▸ To be done
Rewrite the records from the start through the line that contains "behind (423, 242)", swapping "savanna" for "grassland" and leaving everything else as it is.

>> BEGIN Records to use

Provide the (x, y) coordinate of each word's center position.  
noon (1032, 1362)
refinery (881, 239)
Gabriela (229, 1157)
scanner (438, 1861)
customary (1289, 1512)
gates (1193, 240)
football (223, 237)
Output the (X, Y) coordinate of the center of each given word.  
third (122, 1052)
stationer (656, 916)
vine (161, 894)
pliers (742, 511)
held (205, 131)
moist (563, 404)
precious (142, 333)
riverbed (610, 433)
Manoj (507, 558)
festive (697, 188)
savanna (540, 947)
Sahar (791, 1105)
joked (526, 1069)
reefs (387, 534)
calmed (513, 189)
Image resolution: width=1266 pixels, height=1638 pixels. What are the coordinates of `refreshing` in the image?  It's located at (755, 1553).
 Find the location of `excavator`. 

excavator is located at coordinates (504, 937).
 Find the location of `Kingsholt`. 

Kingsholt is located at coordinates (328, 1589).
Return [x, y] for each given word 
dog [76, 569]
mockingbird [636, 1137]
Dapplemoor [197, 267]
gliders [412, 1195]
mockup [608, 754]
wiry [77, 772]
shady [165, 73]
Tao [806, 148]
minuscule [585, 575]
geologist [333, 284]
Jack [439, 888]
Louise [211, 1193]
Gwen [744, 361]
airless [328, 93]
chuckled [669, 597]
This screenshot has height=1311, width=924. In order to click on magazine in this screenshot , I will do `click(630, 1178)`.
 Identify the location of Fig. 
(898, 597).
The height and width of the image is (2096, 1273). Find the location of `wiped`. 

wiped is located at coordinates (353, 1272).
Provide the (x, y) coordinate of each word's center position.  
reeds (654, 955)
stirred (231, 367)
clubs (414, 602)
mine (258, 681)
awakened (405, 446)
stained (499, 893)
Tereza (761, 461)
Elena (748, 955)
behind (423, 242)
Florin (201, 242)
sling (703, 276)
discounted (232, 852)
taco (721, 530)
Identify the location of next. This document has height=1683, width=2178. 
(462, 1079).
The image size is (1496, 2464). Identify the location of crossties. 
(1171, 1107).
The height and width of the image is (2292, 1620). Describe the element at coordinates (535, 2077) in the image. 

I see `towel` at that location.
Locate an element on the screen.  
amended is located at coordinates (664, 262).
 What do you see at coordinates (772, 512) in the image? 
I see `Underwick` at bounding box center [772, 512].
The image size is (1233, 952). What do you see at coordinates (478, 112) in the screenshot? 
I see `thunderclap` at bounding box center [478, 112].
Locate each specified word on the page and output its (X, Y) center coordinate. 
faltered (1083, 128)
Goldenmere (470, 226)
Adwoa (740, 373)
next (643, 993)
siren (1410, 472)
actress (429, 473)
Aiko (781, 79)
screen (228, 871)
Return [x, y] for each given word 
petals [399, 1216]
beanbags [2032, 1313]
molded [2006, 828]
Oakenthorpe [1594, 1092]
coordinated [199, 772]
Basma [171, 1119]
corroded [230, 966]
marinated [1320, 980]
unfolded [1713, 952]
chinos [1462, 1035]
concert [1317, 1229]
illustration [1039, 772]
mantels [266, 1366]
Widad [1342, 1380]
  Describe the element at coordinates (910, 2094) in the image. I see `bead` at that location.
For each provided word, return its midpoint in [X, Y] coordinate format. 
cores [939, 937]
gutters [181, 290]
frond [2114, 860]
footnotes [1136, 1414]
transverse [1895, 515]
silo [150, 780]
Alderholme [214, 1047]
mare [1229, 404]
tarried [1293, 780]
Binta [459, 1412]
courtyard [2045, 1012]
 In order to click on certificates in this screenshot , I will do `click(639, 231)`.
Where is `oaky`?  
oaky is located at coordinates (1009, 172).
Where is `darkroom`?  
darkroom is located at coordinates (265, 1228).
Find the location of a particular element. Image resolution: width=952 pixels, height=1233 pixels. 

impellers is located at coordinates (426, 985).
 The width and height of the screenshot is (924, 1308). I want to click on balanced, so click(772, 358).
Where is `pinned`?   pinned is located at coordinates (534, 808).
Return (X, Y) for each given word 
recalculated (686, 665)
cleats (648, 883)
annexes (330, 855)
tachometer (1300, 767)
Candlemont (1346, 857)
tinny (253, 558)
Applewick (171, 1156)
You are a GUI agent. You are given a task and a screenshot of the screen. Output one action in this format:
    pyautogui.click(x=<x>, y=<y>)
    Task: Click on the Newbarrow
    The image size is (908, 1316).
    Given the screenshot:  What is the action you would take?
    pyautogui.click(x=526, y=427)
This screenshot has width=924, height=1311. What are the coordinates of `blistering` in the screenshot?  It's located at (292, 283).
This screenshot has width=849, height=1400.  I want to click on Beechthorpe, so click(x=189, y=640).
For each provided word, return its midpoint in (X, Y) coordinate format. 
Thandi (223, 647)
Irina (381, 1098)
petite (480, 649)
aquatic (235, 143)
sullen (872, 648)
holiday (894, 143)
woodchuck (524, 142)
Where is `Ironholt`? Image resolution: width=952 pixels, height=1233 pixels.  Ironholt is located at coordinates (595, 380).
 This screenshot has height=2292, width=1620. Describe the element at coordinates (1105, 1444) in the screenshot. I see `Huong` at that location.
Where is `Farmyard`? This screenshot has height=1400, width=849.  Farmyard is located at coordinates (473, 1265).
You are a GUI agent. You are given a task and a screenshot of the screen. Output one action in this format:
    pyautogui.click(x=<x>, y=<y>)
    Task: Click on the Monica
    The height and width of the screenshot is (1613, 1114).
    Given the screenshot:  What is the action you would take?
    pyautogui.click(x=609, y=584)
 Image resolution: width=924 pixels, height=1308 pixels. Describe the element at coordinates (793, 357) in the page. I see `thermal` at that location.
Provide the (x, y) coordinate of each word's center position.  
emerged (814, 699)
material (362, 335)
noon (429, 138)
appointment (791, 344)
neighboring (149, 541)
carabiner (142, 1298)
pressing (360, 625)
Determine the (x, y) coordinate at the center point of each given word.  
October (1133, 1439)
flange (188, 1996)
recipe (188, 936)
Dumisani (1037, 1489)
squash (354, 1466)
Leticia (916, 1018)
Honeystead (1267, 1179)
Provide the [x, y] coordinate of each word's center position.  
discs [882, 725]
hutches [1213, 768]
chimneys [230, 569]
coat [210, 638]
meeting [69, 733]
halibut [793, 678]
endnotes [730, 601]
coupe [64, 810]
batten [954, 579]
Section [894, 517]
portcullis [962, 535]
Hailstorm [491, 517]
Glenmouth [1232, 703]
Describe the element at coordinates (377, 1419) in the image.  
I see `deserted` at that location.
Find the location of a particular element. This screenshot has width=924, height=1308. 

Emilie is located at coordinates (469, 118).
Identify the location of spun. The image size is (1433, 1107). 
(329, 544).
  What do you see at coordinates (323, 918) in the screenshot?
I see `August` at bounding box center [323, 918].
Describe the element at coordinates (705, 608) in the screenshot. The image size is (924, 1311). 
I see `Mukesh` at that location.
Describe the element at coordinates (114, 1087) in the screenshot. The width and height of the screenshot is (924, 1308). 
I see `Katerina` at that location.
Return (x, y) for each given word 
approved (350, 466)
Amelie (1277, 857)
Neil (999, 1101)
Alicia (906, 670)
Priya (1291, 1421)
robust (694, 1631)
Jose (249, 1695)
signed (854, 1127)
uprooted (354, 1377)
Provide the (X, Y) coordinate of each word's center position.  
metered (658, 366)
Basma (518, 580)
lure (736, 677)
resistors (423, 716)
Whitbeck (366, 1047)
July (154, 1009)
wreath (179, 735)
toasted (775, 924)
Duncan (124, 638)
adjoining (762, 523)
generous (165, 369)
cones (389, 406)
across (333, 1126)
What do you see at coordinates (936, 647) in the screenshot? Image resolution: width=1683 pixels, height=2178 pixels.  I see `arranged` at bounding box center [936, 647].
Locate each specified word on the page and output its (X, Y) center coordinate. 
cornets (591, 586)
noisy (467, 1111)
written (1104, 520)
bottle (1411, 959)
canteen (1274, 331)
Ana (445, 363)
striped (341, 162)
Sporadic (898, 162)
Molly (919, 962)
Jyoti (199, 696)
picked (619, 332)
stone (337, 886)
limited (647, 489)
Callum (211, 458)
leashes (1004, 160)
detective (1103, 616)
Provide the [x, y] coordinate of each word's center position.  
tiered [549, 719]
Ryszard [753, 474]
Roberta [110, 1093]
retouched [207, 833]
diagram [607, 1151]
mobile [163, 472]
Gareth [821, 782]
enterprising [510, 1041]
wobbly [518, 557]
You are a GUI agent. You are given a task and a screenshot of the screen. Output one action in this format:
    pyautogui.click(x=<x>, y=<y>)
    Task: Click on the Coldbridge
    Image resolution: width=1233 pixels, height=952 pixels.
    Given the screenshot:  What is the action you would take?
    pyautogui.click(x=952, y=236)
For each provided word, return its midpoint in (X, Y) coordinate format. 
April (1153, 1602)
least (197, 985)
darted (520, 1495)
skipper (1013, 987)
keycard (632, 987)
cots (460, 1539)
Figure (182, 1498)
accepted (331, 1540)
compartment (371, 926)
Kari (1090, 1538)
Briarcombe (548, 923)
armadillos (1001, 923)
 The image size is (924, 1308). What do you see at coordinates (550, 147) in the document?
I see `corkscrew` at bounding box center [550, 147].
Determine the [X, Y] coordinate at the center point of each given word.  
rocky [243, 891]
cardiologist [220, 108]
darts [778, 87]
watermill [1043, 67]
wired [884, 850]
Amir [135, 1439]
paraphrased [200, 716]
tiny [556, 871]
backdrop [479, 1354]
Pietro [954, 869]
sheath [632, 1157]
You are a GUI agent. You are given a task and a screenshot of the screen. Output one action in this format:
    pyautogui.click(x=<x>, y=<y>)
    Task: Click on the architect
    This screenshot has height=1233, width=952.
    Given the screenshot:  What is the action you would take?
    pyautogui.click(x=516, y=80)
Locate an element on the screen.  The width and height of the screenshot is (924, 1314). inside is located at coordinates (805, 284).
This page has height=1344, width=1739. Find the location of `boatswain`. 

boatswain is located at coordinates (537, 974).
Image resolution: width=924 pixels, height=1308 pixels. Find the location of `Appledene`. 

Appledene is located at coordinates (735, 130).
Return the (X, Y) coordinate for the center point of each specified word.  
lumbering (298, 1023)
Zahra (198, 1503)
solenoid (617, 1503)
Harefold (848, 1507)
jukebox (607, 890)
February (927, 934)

>> END Records to use

▸ Solved problem
Provide the (x, y) coordinate of each word's center position.  
noon (1032, 1362)
refinery (881, 239)
Gabriela (229, 1157)
scanner (438, 1861)
customary (1289, 1512)
gates (1193, 240)
football (223, 237)
Output the (X, Y) coordinate of the center of each given word.  
third (122, 1052)
stationer (656, 916)
vine (161, 894)
pliers (742, 511)
held (205, 131)
moist (563, 404)
precious (142, 333)
riverbed (610, 433)
Manoj (507, 558)
festive (697, 188)
grassland (540, 947)
Sahar (791, 1105)
joked (526, 1069)
reefs (387, 534)
calmed (513, 189)
Image resolution: width=1266 pixels, height=1638 pixels. What are the coordinates of `refreshing` in the image?  It's located at (755, 1553).
 Find the location of `excavator`. 

excavator is located at coordinates (504, 937).
 Find the location of `Kingsholt`. 

Kingsholt is located at coordinates (328, 1589).
Return [x, y] for each given word 
dog [76, 569]
mockingbird [636, 1137]
Dapplemoor [197, 267]
gliders [412, 1195]
mockup [608, 754]
wiry [77, 772]
shady [165, 73]
Tao [806, 148]
minuscule [585, 575]
geologist [333, 284]
Jack [439, 888]
Louise [211, 1193]
Gwen [744, 361]
airless [328, 93]
chuckled [669, 597]
This screenshot has height=1311, width=924. In order to click on magazine in this screenshot , I will do `click(630, 1178)`.
 Identify the location of Fig. 
(898, 597).
The height and width of the image is (2096, 1273). Find the location of `wiped`. 

wiped is located at coordinates (353, 1272).
Provide the (x, y) coordinate of each word's center position.  
reeds (654, 955)
stirred (231, 367)
clubs (414, 602)
mine (258, 681)
awakened (405, 446)
stained (499, 893)
Tereza (761, 461)
Elena (748, 955)
behind (423, 242)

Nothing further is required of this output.